● **ACTIVITY**:
Go through the data and copy each line where the word "white" shows up.

● **PROVIDED ENTRIES**:
***

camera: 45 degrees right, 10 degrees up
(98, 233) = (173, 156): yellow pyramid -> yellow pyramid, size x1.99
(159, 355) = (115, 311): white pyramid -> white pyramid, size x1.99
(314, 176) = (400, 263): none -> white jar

***

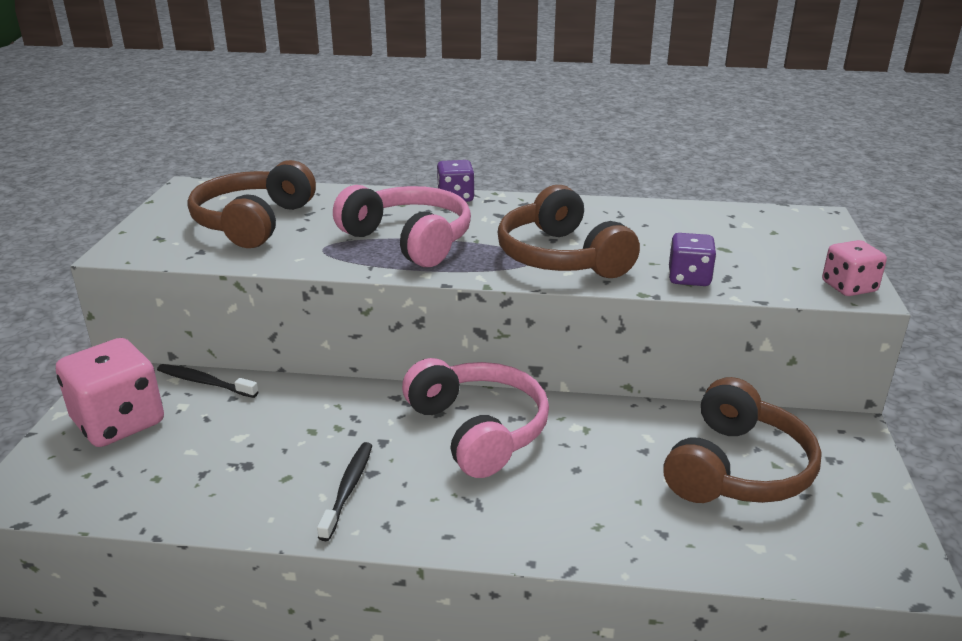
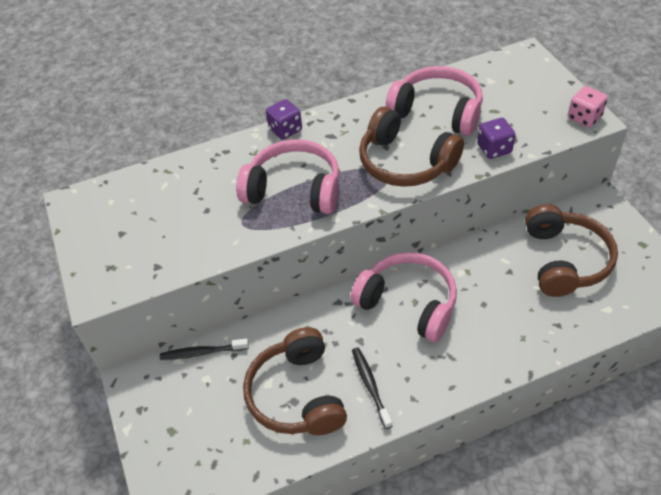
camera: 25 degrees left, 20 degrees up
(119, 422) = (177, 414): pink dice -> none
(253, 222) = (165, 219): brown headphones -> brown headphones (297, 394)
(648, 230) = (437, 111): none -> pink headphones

***

● **ANSWER AREA**:
(159, 355) = (115, 311): white pyramid -> white pyramid, size x1.99
(314, 176) = (400, 263): none -> white jar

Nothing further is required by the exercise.